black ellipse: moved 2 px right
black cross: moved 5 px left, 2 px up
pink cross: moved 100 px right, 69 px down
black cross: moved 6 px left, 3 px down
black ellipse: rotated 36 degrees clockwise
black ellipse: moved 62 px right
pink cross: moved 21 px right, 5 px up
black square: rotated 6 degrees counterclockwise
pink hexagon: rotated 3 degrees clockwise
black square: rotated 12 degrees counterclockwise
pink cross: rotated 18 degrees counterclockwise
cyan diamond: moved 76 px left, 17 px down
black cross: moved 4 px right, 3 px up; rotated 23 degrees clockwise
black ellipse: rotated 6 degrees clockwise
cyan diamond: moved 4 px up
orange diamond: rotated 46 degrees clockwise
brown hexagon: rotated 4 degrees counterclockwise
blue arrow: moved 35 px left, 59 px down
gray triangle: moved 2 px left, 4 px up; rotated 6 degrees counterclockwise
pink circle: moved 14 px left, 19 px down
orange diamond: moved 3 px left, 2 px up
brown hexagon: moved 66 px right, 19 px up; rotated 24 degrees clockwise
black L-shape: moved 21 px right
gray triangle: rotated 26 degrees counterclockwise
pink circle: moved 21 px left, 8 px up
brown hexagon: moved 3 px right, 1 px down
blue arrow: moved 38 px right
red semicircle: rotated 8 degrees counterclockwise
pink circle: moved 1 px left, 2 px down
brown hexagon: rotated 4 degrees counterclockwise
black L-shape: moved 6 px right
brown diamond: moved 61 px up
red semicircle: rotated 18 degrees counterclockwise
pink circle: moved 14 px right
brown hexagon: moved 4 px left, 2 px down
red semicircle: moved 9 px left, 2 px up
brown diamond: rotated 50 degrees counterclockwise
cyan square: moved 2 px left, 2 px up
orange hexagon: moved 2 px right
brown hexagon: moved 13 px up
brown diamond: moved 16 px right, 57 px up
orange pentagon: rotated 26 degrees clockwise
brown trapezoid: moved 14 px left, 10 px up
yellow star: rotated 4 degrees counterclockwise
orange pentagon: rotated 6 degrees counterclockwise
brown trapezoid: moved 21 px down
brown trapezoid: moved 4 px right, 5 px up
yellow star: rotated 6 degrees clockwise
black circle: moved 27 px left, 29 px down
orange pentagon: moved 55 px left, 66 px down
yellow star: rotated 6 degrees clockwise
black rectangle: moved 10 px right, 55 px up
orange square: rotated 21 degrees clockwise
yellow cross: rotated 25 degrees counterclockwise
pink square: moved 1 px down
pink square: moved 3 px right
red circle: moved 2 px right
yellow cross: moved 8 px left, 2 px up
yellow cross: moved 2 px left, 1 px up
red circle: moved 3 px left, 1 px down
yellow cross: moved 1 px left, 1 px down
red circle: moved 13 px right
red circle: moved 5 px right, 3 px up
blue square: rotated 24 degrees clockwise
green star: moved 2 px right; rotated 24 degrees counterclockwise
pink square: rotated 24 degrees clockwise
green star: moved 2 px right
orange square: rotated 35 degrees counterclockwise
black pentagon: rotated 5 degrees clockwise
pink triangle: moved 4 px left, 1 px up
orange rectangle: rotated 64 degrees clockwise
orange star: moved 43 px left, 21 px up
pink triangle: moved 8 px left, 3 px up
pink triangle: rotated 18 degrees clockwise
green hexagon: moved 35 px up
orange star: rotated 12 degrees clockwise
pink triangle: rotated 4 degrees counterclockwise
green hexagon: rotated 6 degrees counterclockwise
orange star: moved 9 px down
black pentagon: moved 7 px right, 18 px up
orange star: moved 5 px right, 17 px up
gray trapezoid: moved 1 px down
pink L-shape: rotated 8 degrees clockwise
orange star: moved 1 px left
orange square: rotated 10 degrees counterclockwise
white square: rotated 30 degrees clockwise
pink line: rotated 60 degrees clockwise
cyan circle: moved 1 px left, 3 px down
● ● ● ●
Print every line of the records above word for word, from the first line to the last, without changing, adding, or leaving out anything.

● **Right answer**
black ellipse: moved 2 px right
black cross: moved 5 px left, 2 px up
pink cross: moved 100 px right, 69 px down
black cross: moved 6 px left, 3 px down
black ellipse: rotated 36 degrees clockwise
black ellipse: moved 62 px right
pink cross: moved 21 px right, 5 px up
black square: rotated 6 degrees counterclockwise
pink hexagon: rotated 3 degrees clockwise
black square: rotated 12 degrees counterclockwise
pink cross: rotated 18 degrees counterclockwise
cyan diamond: moved 76 px left, 17 px down
black cross: moved 4 px right, 3 px up; rotated 23 degrees clockwise
black ellipse: rotated 6 degrees clockwise
cyan diamond: moved 4 px up
orange diamond: rotated 46 degrees clockwise
brown hexagon: rotated 4 degrees counterclockwise
blue arrow: moved 35 px left, 59 px down
gray triangle: moved 2 px left, 4 px up; rotated 6 degrees counterclockwise
pink circle: moved 14 px left, 19 px down
orange diamond: moved 3 px left, 2 px up
brown hexagon: moved 66 px right, 19 px up; rotated 24 degrees clockwise
black L-shape: moved 21 px right
gray triangle: rotated 26 degrees counterclockwise
pink circle: moved 21 px left, 8 px up
brown hexagon: moved 3 px right, 1 px down
blue arrow: moved 38 px right
red semicircle: rotated 8 degrees counterclockwise
pink circle: moved 1 px left, 2 px down
brown hexagon: rotated 4 degrees counterclockwise
black L-shape: moved 6 px right
brown diamond: moved 61 px up
red semicircle: rotated 18 degrees counterclockwise
pink circle: moved 14 px right
brown hexagon: moved 4 px left, 2 px down
red semicircle: moved 9 px left, 2 px up
brown diamond: rotated 50 degrees counterclockwise
cyan square: moved 2 px left, 2 px up
orange hexagon: moved 2 px right
brown hexagon: moved 13 px up
brown diamond: moved 16 px right, 57 px up
orange pentagon: rotated 26 degrees clockwise
brown trapezoid: moved 14 px left, 10 px up
yellow star: rotated 4 degrees counterclockwise
orange pentagon: rotated 6 degrees counterclockwise
brown trapezoid: moved 21 px down
brown trapezoid: moved 4 px right, 5 px up
yellow star: rotated 6 degrees clockwise
black circle: moved 27 px left, 29 px down
orange pentagon: moved 55 px left, 66 px down
yellow star: rotated 6 degrees clockwise
black rectangle: moved 10 px right, 55 px up
orange square: rotated 21 degrees clockwise
yellow cross: rotated 25 degrees counterclockwise
pink square: moved 1 px down
pink square: moved 3 px right
red circle: moved 2 px right
yellow cross: moved 8 px left, 2 px up
yellow cross: moved 2 px left, 1 px up
red circle: moved 3 px left, 1 px down
yellow cross: moved 1 px left, 1 px down
red circle: moved 13 px right
red circle: moved 5 px right, 3 px up
blue square: rotated 24 degrees clockwise
green star: moved 2 px right; rotated 24 degrees counterclockwise
pink square: rotated 24 degrees clockwise
green star: moved 2 px right
orange square: rotated 35 degrees counterclockwise
black pentagon: rotated 5 degrees clockwise
pink triangle: moved 4 px left, 1 px up
orange rectangle: rotated 64 degrees clockwise
orange star: moved 43 px left, 21 px up
pink triangle: moved 8 px left, 3 px up
pink triangle: rotated 18 degrees clockwise
green hexagon: moved 35 px up
orange star: rotated 12 degrees clockwise
pink triangle: rotated 4 degrees counterclockwise
green hexagon: rotated 6 degrees counterclockwise
orange star: moved 9 px down
black pentagon: moved 7 px right, 18 px up
orange star: moved 5 px right, 17 px up
gray trapezoid: moved 1 px down
pink L-shape: rotated 8 degrees clockwise
orange star: moved 1 px left
orange square: rotated 10 degrees counterclockwise
white square: rotated 30 degrees clockwise
pink line: rotated 60 degrees clockwise
cyan circle: moved 1 px left, 3 px down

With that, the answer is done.